'''

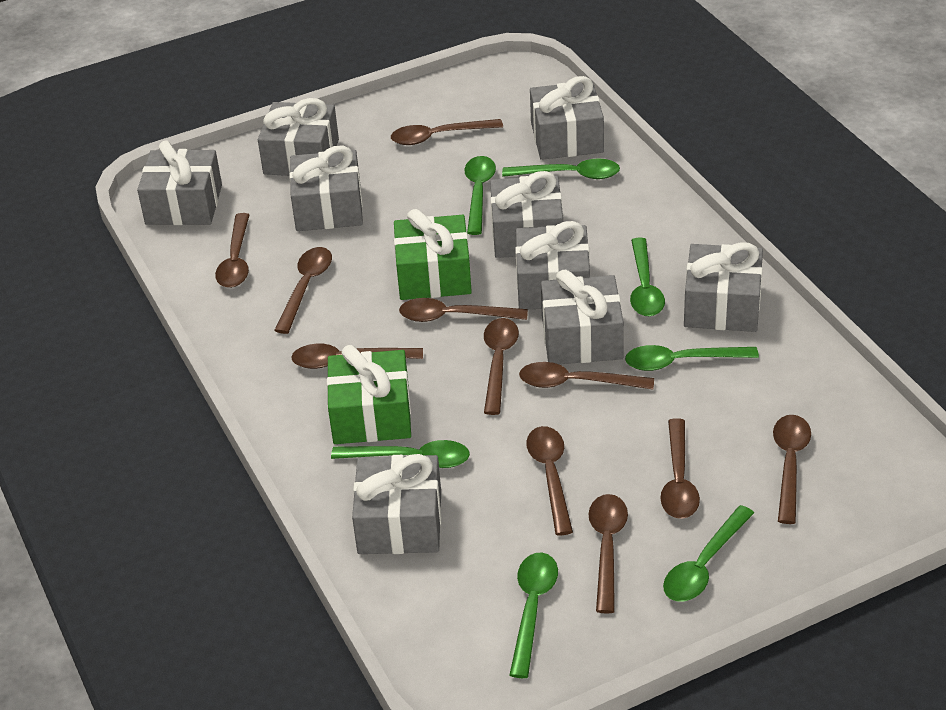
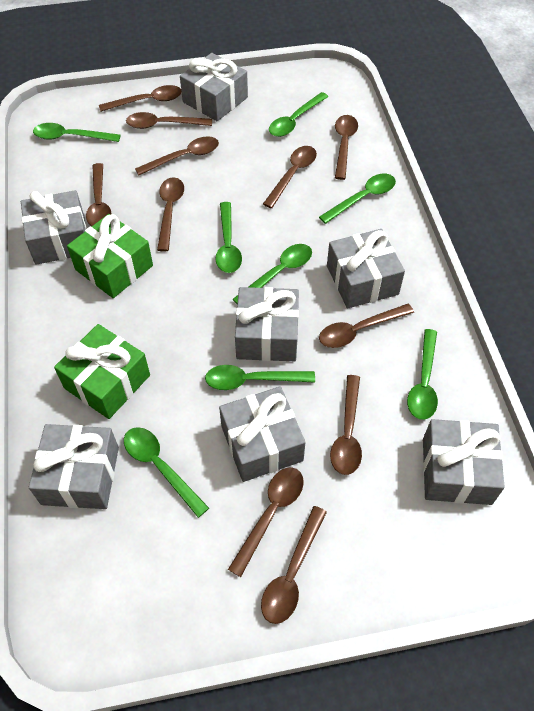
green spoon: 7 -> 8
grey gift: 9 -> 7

'''
'''

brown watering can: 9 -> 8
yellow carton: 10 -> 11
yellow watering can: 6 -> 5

'''

Task brief
Which lines in the material contain the word "yellow"? Pull each of them out.

Result
yellow carton: 10 -> 11
yellow watering can: 6 -> 5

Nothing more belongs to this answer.